With nothing added and nothing dropped, write out all of the entries below.

Record excerpts:
○ ○ ○ ○ ○

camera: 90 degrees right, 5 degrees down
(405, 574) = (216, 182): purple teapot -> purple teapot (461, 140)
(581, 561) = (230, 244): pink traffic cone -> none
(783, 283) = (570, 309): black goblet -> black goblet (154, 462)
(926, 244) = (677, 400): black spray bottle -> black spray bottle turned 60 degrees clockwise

○ ○ ○ ○ ○

Result of this exercise:
camera: 90 degrees right, 5 degrees down
(405, 574) = (216, 182): purple teapot -> purple teapot (461, 140)
(581, 561) = (230, 244): pink traffic cone -> none
(783, 283) = (570, 309): black goblet -> black goblet (154, 462)
(926, 244) = (677, 400): black spray bottle -> black spray bottle turned 60 degrees clockwise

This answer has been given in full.